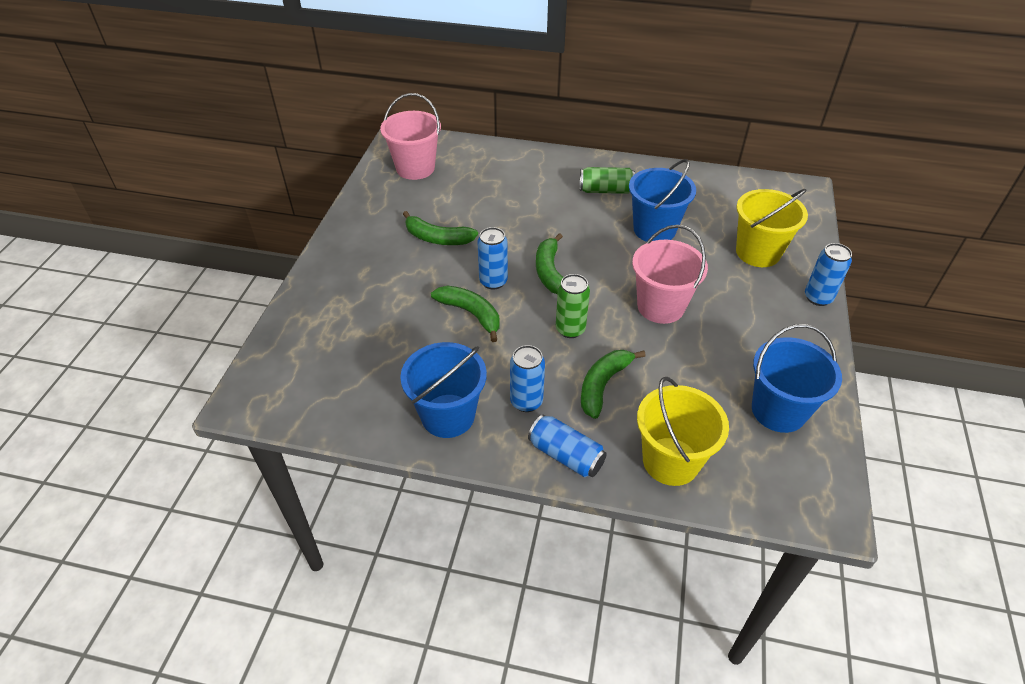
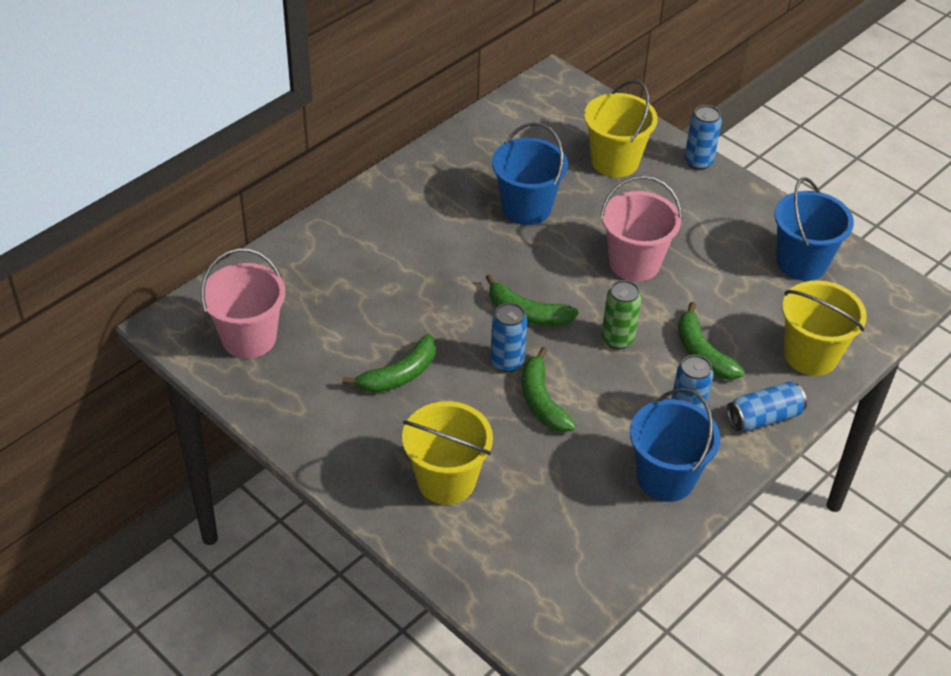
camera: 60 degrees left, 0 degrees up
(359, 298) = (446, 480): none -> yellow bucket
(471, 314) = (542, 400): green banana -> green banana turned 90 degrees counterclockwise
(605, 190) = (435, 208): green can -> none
---
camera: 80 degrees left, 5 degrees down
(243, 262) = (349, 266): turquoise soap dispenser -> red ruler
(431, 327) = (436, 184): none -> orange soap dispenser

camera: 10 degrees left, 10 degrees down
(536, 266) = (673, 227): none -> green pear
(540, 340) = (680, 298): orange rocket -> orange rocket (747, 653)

→ **REQUIRED WORK**: All lines above from the one containing "camera: 60 degrees left, 0 degrees up" to the one containing "(605, 190) = (435, 208): green can -> none" must be repeated exactly, both lines included, and no others.

→ **ANSWER SPACE**:
camera: 60 degrees left, 0 degrees up
(359, 298) = (446, 480): none -> yellow bucket
(471, 314) = (542, 400): green banana -> green banana turned 90 degrees counterclockwise
(605, 190) = (435, 208): green can -> none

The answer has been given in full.